» **Data records**:
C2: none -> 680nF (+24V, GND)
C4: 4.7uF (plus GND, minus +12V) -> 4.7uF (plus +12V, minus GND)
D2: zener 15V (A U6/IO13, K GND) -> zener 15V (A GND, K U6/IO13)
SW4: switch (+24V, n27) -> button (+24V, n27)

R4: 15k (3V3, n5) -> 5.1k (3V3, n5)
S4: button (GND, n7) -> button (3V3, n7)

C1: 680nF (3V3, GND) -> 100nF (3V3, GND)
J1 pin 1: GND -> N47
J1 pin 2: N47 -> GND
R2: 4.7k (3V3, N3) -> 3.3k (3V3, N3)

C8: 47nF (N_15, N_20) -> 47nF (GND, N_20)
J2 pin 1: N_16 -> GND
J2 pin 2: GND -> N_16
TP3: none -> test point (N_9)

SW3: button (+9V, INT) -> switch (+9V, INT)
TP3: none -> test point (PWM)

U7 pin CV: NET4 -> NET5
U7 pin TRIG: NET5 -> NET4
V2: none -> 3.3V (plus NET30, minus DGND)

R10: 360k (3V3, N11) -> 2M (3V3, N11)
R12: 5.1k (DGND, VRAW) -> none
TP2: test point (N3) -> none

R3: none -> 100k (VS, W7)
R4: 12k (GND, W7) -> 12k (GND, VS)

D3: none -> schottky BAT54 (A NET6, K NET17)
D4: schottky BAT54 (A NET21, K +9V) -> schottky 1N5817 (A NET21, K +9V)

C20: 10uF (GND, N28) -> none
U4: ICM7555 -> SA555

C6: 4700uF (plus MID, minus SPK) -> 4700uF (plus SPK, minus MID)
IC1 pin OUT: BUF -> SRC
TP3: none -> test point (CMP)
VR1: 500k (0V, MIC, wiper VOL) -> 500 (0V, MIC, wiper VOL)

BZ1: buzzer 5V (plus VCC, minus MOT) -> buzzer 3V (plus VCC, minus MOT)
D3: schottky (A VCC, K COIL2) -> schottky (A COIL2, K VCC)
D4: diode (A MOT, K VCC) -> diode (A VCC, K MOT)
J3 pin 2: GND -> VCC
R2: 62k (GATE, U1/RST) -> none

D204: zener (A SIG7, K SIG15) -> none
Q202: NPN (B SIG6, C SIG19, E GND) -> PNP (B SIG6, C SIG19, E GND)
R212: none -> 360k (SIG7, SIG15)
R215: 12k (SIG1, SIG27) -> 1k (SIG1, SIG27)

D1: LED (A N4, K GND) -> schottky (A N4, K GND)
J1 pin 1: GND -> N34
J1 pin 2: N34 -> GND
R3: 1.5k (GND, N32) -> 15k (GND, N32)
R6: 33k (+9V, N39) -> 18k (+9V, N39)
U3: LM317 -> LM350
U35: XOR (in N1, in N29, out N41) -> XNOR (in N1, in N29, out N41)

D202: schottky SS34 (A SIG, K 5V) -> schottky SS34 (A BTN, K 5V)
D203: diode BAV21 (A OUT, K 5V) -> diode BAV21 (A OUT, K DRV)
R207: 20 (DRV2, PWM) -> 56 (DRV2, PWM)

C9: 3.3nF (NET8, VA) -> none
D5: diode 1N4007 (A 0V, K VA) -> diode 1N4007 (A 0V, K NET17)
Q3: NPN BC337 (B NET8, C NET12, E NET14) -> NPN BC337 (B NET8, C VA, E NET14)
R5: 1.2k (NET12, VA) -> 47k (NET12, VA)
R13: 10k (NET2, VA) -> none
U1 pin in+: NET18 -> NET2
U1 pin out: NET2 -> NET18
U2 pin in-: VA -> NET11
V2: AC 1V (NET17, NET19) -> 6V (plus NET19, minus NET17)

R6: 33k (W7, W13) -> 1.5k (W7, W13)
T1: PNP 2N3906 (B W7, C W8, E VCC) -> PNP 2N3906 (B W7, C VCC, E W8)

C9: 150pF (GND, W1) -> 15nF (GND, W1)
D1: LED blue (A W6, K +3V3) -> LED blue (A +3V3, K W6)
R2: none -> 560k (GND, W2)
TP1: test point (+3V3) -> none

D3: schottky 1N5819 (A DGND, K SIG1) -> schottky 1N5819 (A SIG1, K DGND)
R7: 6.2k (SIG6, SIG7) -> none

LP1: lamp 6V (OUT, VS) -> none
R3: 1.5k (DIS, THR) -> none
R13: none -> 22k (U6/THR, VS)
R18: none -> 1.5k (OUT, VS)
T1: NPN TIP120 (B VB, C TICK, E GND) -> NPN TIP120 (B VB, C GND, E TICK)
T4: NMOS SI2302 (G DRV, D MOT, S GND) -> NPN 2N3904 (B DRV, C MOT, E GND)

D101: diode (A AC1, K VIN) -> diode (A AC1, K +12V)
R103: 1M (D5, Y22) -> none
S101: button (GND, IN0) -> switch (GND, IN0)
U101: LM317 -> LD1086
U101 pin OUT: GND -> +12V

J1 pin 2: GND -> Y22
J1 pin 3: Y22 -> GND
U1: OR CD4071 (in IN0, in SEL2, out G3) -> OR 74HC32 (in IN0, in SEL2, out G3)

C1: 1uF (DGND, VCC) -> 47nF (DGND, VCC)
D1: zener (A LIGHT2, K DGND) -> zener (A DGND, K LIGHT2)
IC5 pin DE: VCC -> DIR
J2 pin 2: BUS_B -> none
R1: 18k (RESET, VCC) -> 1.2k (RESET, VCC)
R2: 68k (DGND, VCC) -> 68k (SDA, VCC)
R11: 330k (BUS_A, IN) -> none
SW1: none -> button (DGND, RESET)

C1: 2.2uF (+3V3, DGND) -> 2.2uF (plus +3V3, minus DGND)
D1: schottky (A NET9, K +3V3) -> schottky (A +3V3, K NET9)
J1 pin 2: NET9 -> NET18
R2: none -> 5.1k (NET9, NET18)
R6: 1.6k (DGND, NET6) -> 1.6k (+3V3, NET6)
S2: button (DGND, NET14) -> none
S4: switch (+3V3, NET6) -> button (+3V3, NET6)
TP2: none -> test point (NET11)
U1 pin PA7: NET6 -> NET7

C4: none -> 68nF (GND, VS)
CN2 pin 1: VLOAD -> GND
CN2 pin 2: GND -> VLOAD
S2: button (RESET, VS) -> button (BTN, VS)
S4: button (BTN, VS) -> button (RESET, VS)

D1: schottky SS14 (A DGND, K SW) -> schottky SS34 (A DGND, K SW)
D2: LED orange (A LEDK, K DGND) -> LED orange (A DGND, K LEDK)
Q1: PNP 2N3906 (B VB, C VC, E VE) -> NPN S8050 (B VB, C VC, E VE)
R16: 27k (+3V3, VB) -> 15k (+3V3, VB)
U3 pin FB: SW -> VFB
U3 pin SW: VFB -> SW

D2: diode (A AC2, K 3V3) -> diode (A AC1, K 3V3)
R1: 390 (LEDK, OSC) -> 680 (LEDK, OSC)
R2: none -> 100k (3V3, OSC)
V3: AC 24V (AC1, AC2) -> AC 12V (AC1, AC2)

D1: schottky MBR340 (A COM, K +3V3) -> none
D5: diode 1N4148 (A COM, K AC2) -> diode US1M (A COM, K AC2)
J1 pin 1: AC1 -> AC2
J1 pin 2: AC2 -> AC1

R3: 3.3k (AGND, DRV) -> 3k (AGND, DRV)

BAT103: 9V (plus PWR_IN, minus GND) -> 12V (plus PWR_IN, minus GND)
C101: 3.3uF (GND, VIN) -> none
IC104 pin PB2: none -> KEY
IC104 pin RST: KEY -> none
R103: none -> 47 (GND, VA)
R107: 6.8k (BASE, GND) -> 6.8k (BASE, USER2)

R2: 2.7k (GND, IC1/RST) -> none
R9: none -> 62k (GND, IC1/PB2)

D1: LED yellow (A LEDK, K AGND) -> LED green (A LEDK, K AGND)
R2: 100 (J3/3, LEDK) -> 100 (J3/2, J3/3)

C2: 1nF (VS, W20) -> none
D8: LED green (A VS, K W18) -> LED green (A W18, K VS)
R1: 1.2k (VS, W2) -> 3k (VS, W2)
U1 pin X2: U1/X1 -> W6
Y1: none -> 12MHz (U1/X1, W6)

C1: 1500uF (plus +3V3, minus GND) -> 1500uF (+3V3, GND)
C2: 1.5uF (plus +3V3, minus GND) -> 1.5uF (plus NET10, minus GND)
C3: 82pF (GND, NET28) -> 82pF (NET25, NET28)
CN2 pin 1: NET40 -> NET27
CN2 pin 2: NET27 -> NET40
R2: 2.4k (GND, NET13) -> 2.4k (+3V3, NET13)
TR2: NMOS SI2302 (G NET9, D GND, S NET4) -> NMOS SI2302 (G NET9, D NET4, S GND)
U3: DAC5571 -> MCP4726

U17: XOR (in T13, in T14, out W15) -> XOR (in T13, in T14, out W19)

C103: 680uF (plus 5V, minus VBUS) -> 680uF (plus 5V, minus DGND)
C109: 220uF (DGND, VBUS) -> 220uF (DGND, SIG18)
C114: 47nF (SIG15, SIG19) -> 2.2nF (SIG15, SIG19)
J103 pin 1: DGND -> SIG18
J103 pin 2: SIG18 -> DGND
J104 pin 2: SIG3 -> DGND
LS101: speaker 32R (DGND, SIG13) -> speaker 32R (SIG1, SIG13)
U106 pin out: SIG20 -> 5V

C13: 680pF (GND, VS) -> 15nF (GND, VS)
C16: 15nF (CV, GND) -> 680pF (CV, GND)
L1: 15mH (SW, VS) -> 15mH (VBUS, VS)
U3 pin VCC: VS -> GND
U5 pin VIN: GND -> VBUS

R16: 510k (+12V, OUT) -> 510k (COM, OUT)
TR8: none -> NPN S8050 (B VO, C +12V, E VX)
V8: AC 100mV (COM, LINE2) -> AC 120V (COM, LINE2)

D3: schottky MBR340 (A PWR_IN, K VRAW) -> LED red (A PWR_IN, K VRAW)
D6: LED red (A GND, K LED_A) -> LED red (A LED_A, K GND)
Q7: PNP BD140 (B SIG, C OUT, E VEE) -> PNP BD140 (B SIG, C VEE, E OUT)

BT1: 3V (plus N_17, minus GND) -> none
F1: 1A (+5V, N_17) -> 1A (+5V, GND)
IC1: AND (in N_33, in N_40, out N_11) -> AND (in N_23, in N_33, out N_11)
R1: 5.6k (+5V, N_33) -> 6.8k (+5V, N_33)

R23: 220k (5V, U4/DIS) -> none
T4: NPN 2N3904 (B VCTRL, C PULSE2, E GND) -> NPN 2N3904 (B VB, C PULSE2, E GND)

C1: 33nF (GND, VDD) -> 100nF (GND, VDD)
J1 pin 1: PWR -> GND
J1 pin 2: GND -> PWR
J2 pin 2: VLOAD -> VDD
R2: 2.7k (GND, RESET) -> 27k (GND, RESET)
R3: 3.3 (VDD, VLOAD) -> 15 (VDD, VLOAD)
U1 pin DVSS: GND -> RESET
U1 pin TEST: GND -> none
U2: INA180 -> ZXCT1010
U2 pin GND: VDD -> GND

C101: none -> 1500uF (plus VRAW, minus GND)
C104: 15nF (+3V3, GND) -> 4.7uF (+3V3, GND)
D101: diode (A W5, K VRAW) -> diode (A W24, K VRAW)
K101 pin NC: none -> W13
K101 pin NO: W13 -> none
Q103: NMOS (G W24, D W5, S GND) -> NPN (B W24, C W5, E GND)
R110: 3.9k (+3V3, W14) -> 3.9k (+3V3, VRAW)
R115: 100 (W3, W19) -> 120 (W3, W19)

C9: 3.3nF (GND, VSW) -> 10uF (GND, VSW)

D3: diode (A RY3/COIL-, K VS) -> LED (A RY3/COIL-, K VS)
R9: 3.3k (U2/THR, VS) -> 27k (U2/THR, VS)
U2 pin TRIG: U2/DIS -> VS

» **Work to complete**:
Taking the entries above, write out exactly the lines starting with the line containing "R215: 12k (SIG1, SIG27) -> 1k (SIG1, SIG27)" and going on through the line containing "D1: zener (A", both included, and nothing else.

» **Answer below**:
R215: 12k (SIG1, SIG27) -> 1k (SIG1, SIG27)

D1: LED (A N4, K GND) -> schottky (A N4, K GND)
J1 pin 1: GND -> N34
J1 pin 2: N34 -> GND
R3: 1.5k (GND, N32) -> 15k (GND, N32)
R6: 33k (+9V, N39) -> 18k (+9V, N39)
U3: LM317 -> LM350
U35: XOR (in N1, in N29, out N41) -> XNOR (in N1, in N29, out N41)

D202: schottky SS34 (A SIG, K 5V) -> schottky SS34 (A BTN, K 5V)
D203: diode BAV21 (A OUT, K 5V) -> diode BAV21 (A OUT, K DRV)
R207: 20 (DRV2, PWM) -> 56 (DRV2, PWM)

C9: 3.3nF (NET8, VA) -> none
D5: diode 1N4007 (A 0V, K VA) -> diode 1N4007 (A 0V, K NET17)
Q3: NPN BC337 (B NET8, C NET12, E NET14) -> NPN BC337 (B NET8, C VA, E NET14)
R5: 1.2k (NET12, VA) -> 47k (NET12, VA)
R13: 10k (NET2, VA) -> none
U1 pin in+: NET18 -> NET2
U1 pin out: NET2 -> NET18
U2 pin in-: VA -> NET11
V2: AC 1V (NET17, NET19) -> 6V (plus NET19, minus NET17)

R6: 33k (W7, W13) -> 1.5k (W7, W13)
T1: PNP 2N3906 (B W7, C W8, E VCC) -> PNP 2N3906 (B W7, C VCC, E W8)

C9: 150pF (GND, W1) -> 15nF (GND, W1)
D1: LED blue (A W6, K +3V3) -> LED blue (A +3V3, K W6)
R2: none -> 560k (GND, W2)
TP1: test point (+3V3) -> none

D3: schottky 1N5819 (A DGND, K SIG1) -> schottky 1N5819 (A SIG1, K DGND)
R7: 6.2k (SIG6, SIG7) -> none

LP1: lamp 6V (OUT, VS) -> none
R3: 1.5k (DIS, THR) -> none
R13: none -> 22k (U6/THR, VS)
R18: none -> 1.5k (OUT, VS)
T1: NPN TIP120 (B VB, C TICK, E GND) -> NPN TIP120 (B VB, C GND, E TICK)
T4: NMOS SI2302 (G DRV, D MOT, S GND) -> NPN 2N3904 (B DRV, C MOT, E GND)

D101: diode (A AC1, K VIN) -> diode (A AC1, K +12V)
R103: 1M (D5, Y22) -> none
S101: button (GND, IN0) -> switch (GND, IN0)
U101: LM317 -> LD1086
U101 pin OUT: GND -> +12V

J1 pin 2: GND -> Y22
J1 pin 3: Y22 -> GND
U1: OR CD4071 (in IN0, in SEL2, out G3) -> OR 74HC32 (in IN0, in SEL2, out G3)

C1: 1uF (DGND, VCC) -> 47nF (DGND, VCC)
D1: zener (A LIGHT2, K DGND) -> zener (A DGND, K LIGHT2)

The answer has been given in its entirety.